Data excerpts:
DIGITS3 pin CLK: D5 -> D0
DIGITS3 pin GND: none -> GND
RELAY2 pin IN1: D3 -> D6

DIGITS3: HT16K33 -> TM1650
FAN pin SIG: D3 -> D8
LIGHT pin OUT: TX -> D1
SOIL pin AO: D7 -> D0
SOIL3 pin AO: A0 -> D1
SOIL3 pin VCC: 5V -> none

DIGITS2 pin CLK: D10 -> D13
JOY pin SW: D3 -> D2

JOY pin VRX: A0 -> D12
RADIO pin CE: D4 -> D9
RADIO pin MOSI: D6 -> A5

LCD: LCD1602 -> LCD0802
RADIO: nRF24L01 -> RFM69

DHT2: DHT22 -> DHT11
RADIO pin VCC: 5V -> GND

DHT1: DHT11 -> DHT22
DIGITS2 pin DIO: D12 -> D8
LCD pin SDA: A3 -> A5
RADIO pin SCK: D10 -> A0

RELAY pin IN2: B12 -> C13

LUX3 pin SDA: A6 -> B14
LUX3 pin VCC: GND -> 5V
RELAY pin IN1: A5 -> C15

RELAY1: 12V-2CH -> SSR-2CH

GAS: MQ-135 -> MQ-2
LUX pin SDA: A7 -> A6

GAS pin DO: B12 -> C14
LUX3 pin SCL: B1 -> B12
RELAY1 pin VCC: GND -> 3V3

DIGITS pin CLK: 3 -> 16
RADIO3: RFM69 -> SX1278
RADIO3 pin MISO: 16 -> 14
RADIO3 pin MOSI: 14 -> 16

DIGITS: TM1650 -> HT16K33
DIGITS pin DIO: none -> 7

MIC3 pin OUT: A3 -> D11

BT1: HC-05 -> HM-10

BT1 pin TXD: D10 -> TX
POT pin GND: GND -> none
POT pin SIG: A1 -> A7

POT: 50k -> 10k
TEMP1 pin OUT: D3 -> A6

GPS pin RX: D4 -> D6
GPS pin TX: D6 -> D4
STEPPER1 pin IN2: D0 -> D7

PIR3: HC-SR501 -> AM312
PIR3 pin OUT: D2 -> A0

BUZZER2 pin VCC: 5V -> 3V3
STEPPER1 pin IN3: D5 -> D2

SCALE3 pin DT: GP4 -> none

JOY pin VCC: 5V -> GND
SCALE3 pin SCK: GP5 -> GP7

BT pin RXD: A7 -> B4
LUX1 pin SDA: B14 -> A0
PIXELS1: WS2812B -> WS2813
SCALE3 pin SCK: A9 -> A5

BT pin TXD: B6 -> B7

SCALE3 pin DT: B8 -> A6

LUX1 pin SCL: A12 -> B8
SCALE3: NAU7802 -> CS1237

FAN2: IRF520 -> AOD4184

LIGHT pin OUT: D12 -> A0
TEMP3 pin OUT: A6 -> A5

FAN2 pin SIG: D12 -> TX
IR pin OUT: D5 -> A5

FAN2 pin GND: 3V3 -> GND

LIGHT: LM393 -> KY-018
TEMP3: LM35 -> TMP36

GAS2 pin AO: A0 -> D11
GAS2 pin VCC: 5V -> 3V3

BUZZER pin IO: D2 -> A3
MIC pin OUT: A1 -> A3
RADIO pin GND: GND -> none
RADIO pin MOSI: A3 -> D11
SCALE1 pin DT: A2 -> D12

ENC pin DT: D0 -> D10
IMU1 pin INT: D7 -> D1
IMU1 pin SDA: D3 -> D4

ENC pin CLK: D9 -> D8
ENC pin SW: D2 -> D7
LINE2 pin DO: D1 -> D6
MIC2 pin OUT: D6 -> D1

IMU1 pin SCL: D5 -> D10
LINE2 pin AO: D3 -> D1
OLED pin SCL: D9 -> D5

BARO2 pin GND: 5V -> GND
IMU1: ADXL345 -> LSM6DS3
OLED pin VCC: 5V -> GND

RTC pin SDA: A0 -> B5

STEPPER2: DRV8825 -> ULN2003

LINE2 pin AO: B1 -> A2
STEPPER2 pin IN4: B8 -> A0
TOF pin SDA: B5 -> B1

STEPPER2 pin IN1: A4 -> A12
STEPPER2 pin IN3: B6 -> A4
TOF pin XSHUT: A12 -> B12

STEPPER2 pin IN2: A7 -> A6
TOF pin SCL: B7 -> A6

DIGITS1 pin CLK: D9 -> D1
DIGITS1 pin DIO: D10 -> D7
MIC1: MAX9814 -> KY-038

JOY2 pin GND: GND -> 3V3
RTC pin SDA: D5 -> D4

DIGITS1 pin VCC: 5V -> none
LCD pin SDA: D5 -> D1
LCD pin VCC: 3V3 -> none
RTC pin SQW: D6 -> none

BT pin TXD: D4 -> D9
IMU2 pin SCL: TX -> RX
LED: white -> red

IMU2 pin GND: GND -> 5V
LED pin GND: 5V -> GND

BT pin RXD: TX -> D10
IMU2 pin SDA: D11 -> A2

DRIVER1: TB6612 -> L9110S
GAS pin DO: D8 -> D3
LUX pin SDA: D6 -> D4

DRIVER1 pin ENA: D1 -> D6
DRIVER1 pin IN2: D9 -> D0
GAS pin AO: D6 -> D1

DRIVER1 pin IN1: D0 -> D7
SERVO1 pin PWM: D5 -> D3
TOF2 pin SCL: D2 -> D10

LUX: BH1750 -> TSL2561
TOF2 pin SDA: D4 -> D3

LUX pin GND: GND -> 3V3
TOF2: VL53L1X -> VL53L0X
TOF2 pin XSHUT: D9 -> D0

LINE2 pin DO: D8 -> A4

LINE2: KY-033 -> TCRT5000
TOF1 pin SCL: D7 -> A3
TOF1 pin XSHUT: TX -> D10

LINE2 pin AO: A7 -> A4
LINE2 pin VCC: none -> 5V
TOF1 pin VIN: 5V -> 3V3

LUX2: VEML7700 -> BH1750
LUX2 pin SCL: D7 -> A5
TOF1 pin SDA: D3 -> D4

Your goal: Using the records above, repeat exactly the lines from the first one through the line with "GAS2 pin VCC: 5V -> 3V3".

Answer box:
DIGITS3 pin CLK: D5 -> D0
DIGITS3 pin GND: none -> GND
RELAY2 pin IN1: D3 -> D6

DIGITS3: HT16K33 -> TM1650
FAN pin SIG: D3 -> D8
LIGHT pin OUT: TX -> D1
SOIL pin AO: D7 -> D0
SOIL3 pin AO: A0 -> D1
SOIL3 pin VCC: 5V -> none

DIGITS2 pin CLK: D10 -> D13
JOY pin SW: D3 -> D2

JOY pin VRX: A0 -> D12
RADIO pin CE: D4 -> D9
RADIO pin MOSI: D6 -> A5

LCD: LCD1602 -> LCD0802
RADIO: nRF24L01 -> RFM69

DHT2: DHT22 -> DHT11
RADIO pin VCC: 5V -> GND

DHT1: DHT11 -> DHT22
DIGITS2 pin DIO: D12 -> D8
LCD pin SDA: A3 -> A5
RADIO pin SCK: D10 -> A0

RELAY pin IN2: B12 -> C13

LUX3 pin SDA: A6 -> B14
LUX3 pin VCC: GND -> 5V
RELAY pin IN1: A5 -> C15

RELAY1: 12V-2CH -> SSR-2CH

GAS: MQ-135 -> MQ-2
LUX pin SDA: A7 -> A6

GAS pin DO: B12 -> C14
LUX3 pin SCL: B1 -> B12
RELAY1 pin VCC: GND -> 3V3

DIGITS pin CLK: 3 -> 16
RADIO3: RFM69 -> SX1278
RADIO3 pin MISO: 16 -> 14
RADIO3 pin MOSI: 14 -> 16

DIGITS: TM1650 -> HT16K33
DIGITS pin DIO: none -> 7

MIC3 pin OUT: A3 -> D11

BT1: HC-05 -> HM-10

BT1 pin TXD: D10 -> TX
POT pin GND: GND -> none
POT pin SIG: A1 -> A7

POT: 50k -> 10k
TEMP1 pin OUT: D3 -> A6

GPS pin RX: D4 -> D6
GPS pin TX: D6 -> D4
STEPPER1 pin IN2: D0 -> D7

PIR3: HC-SR501 -> AM312
PIR3 pin OUT: D2 -> A0

BUZZER2 pin VCC: 5V -> 3V3
STEPPER1 pin IN3: D5 -> D2

SCALE3 pin DT: GP4 -> none

JOY pin VCC: 5V -> GND
SCALE3 pin SCK: GP5 -> GP7

BT pin RXD: A7 -> B4
LUX1 pin SDA: B14 -> A0
PIXELS1: WS2812B -> WS2813
SCALE3 pin SCK: A9 -> A5

BT pin TXD: B6 -> B7

SCALE3 pin DT: B8 -> A6

LUX1 pin SCL: A12 -> B8
SCALE3: NAU7802 -> CS1237

FAN2: IRF520 -> AOD4184

LIGHT pin OUT: D12 -> A0
TEMP3 pin OUT: A6 -> A5

FAN2 pin SIG: D12 -> TX
IR pin OUT: D5 -> A5

FAN2 pin GND: 3V3 -> GND

LIGHT: LM393 -> KY-018
TEMP3: LM35 -> TMP36

GAS2 pin AO: A0 -> D11
GAS2 pin VCC: 5V -> 3V3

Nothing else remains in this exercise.